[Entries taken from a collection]
◆ ◆ ◆ ◆ ◆ ◆ ◆

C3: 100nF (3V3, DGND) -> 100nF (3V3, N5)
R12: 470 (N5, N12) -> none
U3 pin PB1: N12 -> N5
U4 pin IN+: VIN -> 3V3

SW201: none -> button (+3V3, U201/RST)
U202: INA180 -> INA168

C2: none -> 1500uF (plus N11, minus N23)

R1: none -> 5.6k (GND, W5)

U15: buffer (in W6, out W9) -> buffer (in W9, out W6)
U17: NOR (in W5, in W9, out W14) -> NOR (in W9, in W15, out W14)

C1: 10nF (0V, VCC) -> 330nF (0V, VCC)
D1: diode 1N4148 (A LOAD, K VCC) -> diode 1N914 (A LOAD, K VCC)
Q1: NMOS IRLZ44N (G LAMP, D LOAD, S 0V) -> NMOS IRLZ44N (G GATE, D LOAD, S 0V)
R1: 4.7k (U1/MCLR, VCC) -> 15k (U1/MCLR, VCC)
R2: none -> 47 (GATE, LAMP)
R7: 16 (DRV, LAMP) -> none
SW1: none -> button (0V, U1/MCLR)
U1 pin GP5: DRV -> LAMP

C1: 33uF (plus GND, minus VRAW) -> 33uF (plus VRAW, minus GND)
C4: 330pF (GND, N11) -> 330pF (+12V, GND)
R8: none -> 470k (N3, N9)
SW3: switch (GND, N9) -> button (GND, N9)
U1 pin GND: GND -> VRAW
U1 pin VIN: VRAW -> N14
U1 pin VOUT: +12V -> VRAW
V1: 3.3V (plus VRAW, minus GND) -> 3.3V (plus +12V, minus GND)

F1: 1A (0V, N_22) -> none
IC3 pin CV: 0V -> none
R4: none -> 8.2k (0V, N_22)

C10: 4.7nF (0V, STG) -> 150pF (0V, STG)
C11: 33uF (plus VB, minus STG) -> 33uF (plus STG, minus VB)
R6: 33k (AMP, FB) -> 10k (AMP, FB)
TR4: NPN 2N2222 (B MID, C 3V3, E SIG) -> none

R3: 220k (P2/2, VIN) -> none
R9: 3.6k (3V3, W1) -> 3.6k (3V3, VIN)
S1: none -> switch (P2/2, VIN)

◆ ◆ ◆ ◆ ◆ ◆ ◆

(What is required):
Set down each entry above again exactly as it reads.

(The completed task):
C3: 100nF (3V3, DGND) -> 100nF (3V3, N5)
R12: 470 (N5, N12) -> none
U3 pin PB1: N12 -> N5
U4 pin IN+: VIN -> 3V3

SW201: none -> button (+3V3, U201/RST)
U202: INA180 -> INA168

C2: none -> 1500uF (plus N11, minus N23)

R1: none -> 5.6k (GND, W5)

U15: buffer (in W6, out W9) -> buffer (in W9, out W6)
U17: NOR (in W5, in W9, out W14) -> NOR (in W9, in W15, out W14)

C1: 10nF (0V, VCC) -> 330nF (0V, VCC)
D1: diode 1N4148 (A LOAD, K VCC) -> diode 1N914 (A LOAD, K VCC)
Q1: NMOS IRLZ44N (G LAMP, D LOAD, S 0V) -> NMOS IRLZ44N (G GATE, D LOAD, S 0V)
R1: 4.7k (U1/MCLR, VCC) -> 15k (U1/MCLR, VCC)
R2: none -> 47 (GATE, LAMP)
R7: 16 (DRV, LAMP) -> none
SW1: none -> button (0V, U1/MCLR)
U1 pin GP5: DRV -> LAMP

C1: 33uF (plus GND, minus VRAW) -> 33uF (plus VRAW, minus GND)
C4: 330pF (GND, N11) -> 330pF (+12V, GND)
R8: none -> 470k (N3, N9)
SW3: switch (GND, N9) -> button (GND, N9)
U1 pin GND: GND -> VRAW
U1 pin VIN: VRAW -> N14
U1 pin VOUT: +12V -> VRAW
V1: 3.3V (plus VRAW, minus GND) -> 3.3V (plus +12V, minus GND)

F1: 1A (0V, N_22) -> none
IC3 pin CV: 0V -> none
R4: none -> 8.2k (0V, N_22)

C10: 4.7nF (0V, STG) -> 150pF (0V, STG)
C11: 33uF (plus VB, minus STG) -> 33uF (plus STG, minus VB)
R6: 33k (AMP, FB) -> 10k (AMP, FB)
TR4: NPN 2N2222 (B MID, C 3V3, E SIG) -> none

R3: 220k (P2/2, VIN) -> none
R9: 3.6k (3V3, W1) -> 3.6k (3V3, VIN)
S1: none -> switch (P2/2, VIN)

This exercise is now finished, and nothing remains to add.